◆ INPUT FOR THIS TASK:
----------

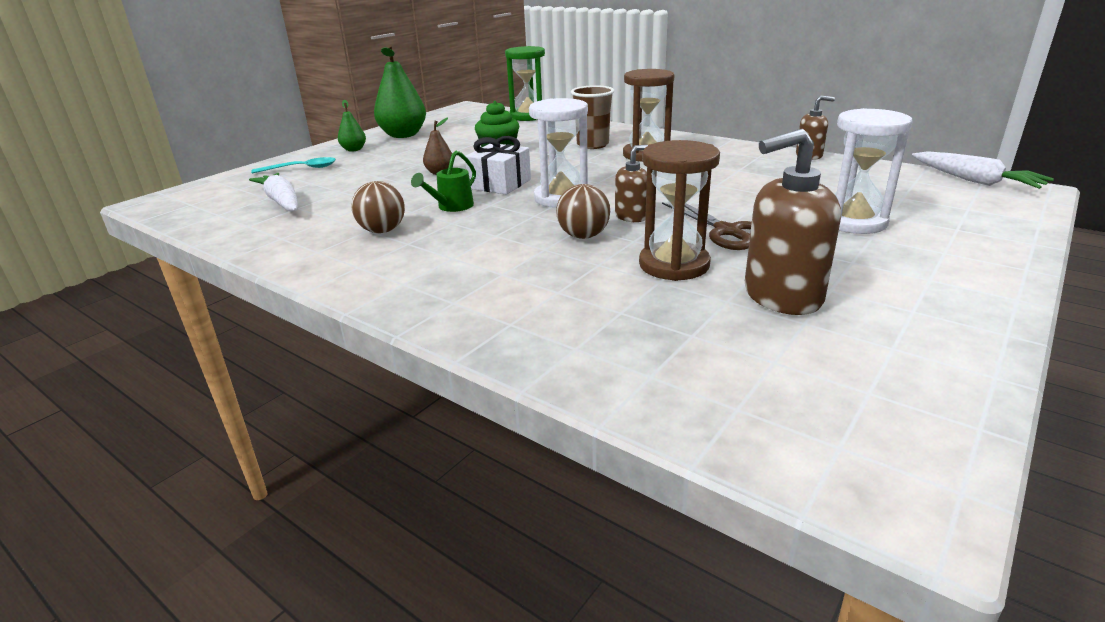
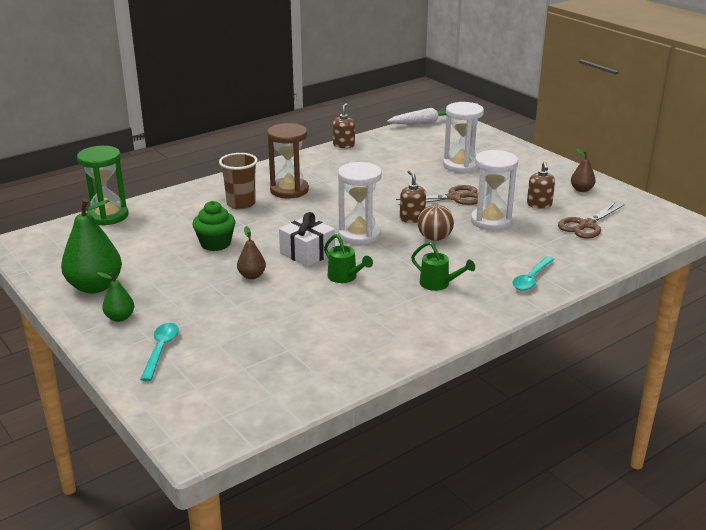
camera: 75 degrees left, 0 degrees up
white carrot [249,173,298,212] -> none
brown ball [351,181,405,233] -> none
brown hourglass [639,140,720,281] -> white hourglass [471,150,518,230]
brown soap dispenser [745,129,841,315] -> brown soap dispenser [527,161,555,209], size x0.56
none -> green watering can [411,242,475,291]
none -> turquoise spoon [512,256,554,290]
none -> brown scissors [558,203,625,239]
none -> brown pear [571,148,596,192]

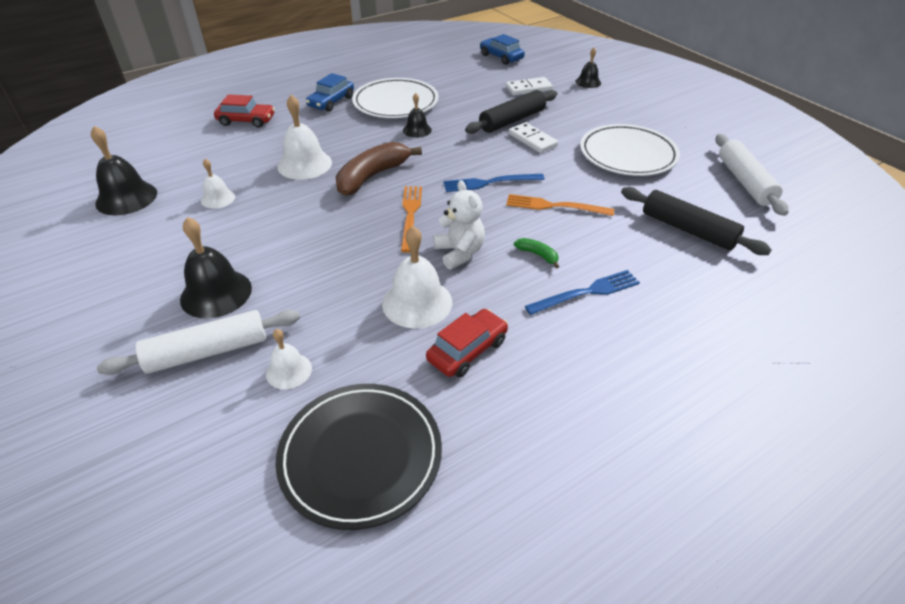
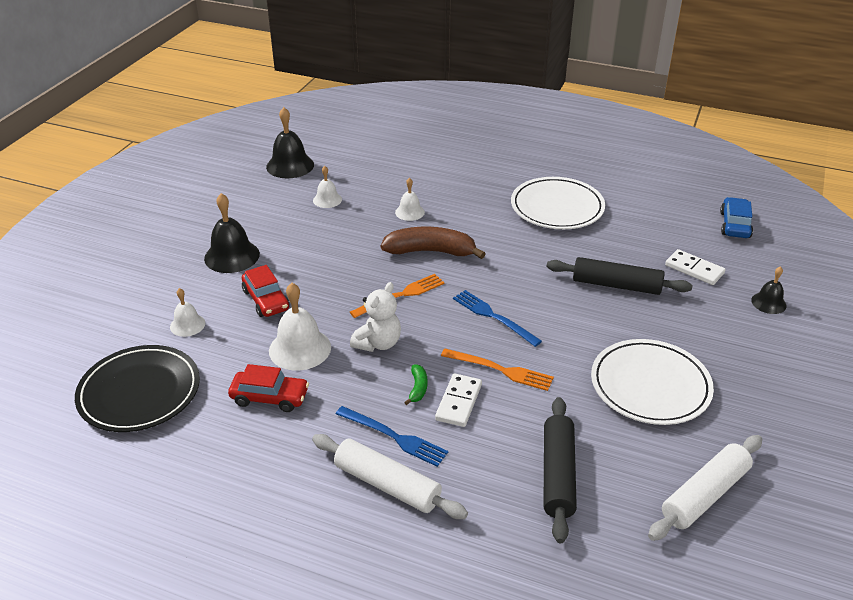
camera: 55 degrees right, 5 degrees down
white rolling pin [97,310,300,375] -> white rolling pin moved to [312,434,468,519]
red car [214,94,275,128] -> red car moved to [242,265,289,317]
white bell [277,95,332,180] -> white bell [395,178,425,221], size x0.58
blue car [306,73,354,112] -> none
black bell [403,93,432,138] -> none
orange fork [506,194,614,216] -> orange fork turned 135 degrees clockwise [441,349,554,391]
white domino [509,122,558,153] -> white domino moved to [435,373,482,427]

----------

◆ EXERCISE BRIEF:
Exact repetition of each line above is expected; images are to be omitted.

◆ TASK ANSWER:
camera: 75 degrees left, 0 degrees up
white carrot [249,173,298,212] -> none
brown ball [351,181,405,233] -> none
brown hourglass [639,140,720,281] -> white hourglass [471,150,518,230]
brown soap dispenser [745,129,841,315] -> brown soap dispenser [527,161,555,209], size x0.56
none -> green watering can [411,242,475,291]
none -> turquoise spoon [512,256,554,290]
none -> brown scissors [558,203,625,239]
none -> brown pear [571,148,596,192]

camera: 55 degrees right, 5 degrees down
white rolling pin [97,310,300,375] -> white rolling pin moved to [312,434,468,519]
red car [214,94,275,128] -> red car moved to [242,265,289,317]
white bell [277,95,332,180] -> white bell [395,178,425,221], size x0.58
blue car [306,73,354,112] -> none
black bell [403,93,432,138] -> none
orange fork [506,194,614,216] -> orange fork turned 135 degrees clockwise [441,349,554,391]
white domino [509,122,558,153] -> white domino moved to [435,373,482,427]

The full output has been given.